→ **AIM OF THE TASK**: Using the listing below, retype exactly the lines starting at the one with "brown bowl: none = 0 -> [329,90,424,161] = 1" and ending at the one with "yellow capsule: [569,140,603,197]", and include both.

→ **GIVEN DATA**:
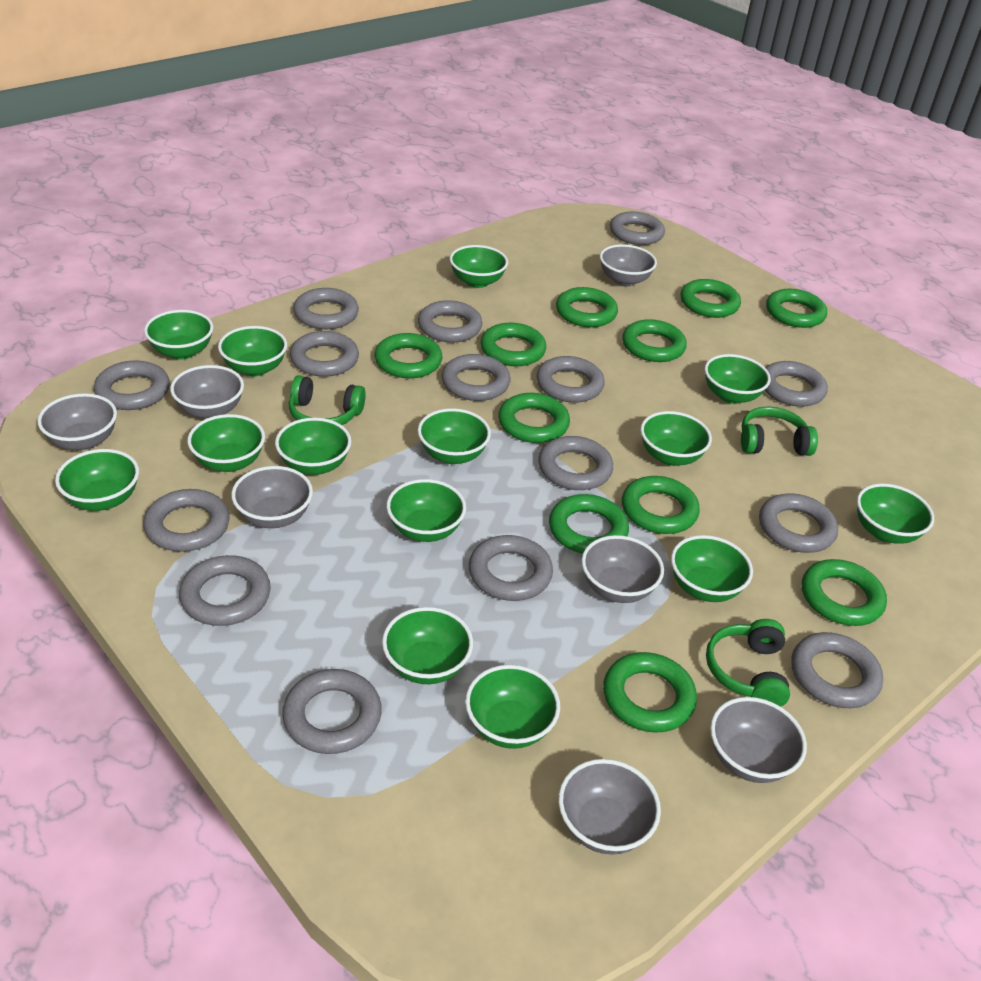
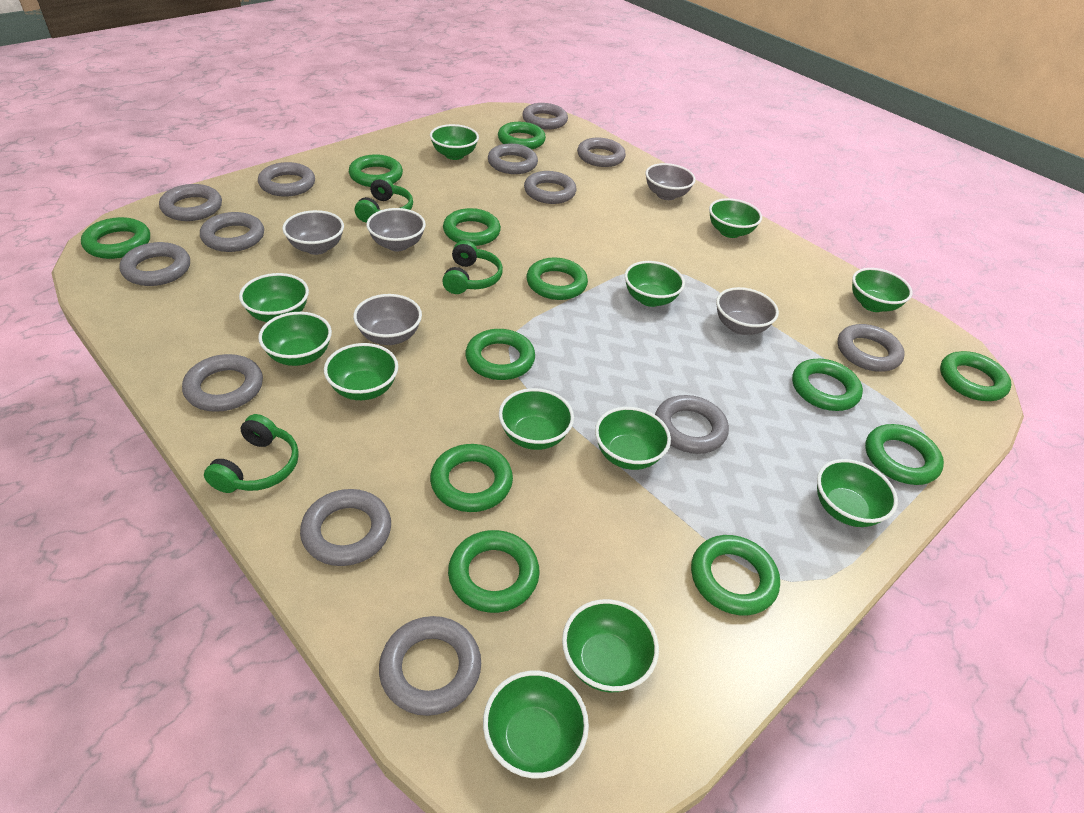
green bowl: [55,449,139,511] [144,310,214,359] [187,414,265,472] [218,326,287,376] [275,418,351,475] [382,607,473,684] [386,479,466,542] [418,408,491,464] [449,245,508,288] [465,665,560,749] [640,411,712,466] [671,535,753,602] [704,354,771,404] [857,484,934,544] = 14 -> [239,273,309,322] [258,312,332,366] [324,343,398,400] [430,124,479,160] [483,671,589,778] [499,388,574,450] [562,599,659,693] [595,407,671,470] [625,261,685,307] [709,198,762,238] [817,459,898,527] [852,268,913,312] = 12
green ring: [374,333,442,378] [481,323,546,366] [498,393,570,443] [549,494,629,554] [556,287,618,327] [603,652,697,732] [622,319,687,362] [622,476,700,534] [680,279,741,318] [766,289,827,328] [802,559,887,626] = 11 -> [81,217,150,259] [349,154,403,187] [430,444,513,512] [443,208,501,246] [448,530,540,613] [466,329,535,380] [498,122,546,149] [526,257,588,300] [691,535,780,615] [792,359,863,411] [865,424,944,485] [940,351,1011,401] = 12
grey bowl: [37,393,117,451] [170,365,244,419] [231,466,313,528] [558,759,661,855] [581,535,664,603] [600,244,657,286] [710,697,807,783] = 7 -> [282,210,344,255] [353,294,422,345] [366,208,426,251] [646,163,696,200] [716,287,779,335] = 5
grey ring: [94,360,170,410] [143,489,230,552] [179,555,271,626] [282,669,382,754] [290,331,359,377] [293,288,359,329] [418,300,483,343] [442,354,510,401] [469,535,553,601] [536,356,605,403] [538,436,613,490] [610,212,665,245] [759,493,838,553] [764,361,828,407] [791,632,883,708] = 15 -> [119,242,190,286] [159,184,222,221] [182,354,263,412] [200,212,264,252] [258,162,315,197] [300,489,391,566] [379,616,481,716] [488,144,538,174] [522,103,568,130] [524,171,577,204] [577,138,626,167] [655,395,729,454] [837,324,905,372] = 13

...

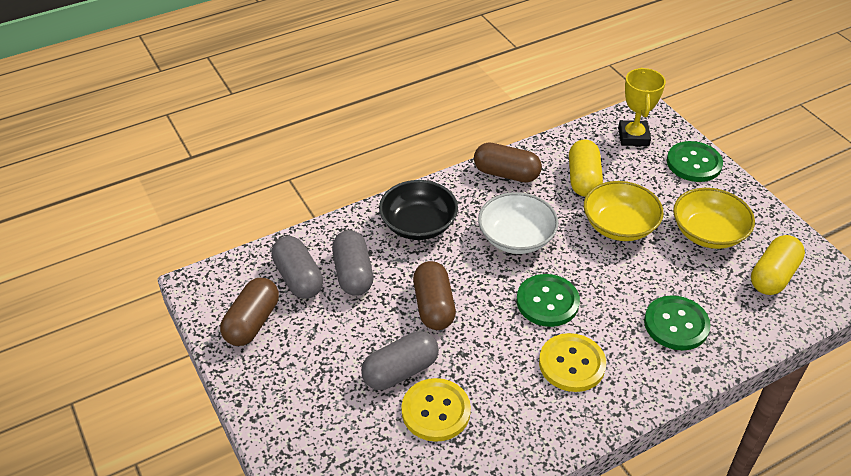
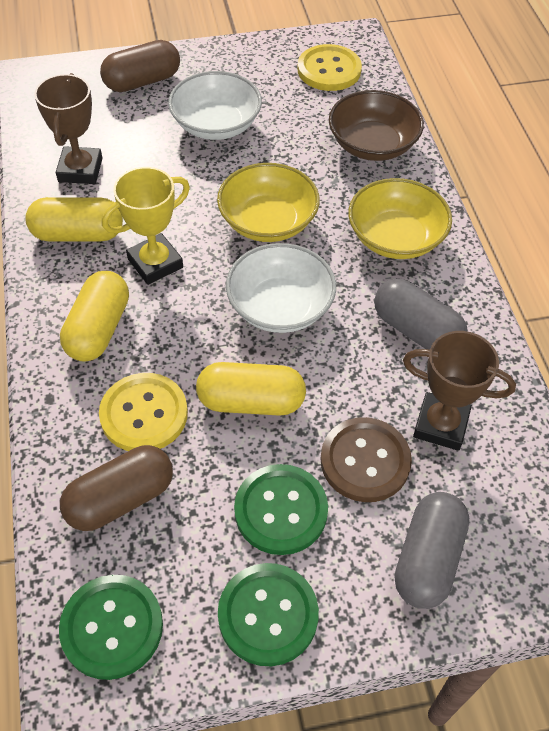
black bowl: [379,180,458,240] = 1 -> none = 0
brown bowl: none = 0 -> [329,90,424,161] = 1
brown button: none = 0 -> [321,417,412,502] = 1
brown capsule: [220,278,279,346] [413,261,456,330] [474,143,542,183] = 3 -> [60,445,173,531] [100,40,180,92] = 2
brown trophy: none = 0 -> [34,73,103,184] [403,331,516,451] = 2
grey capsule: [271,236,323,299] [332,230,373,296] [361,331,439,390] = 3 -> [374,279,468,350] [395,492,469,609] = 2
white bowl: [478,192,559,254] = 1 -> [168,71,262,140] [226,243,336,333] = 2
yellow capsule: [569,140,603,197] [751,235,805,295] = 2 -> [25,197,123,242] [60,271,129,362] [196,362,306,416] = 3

→ **REPLY TO THE EXERCISE**:
brown bowl: none = 0 -> [329,90,424,161] = 1
brown button: none = 0 -> [321,417,412,502] = 1
brown capsule: [220,278,279,346] [413,261,456,330] [474,143,542,183] = 3 -> [60,445,173,531] [100,40,180,92] = 2
brown trophy: none = 0 -> [34,73,103,184] [403,331,516,451] = 2
grey capsule: [271,236,323,299] [332,230,373,296] [361,331,439,390] = 3 -> [374,279,468,350] [395,492,469,609] = 2
white bowl: [478,192,559,254] = 1 -> [168,71,262,140] [226,243,336,333] = 2
yellow capsule: [569,140,603,197] [751,235,805,295] = 2 -> [25,197,123,242] [60,271,129,362] [196,362,306,416] = 3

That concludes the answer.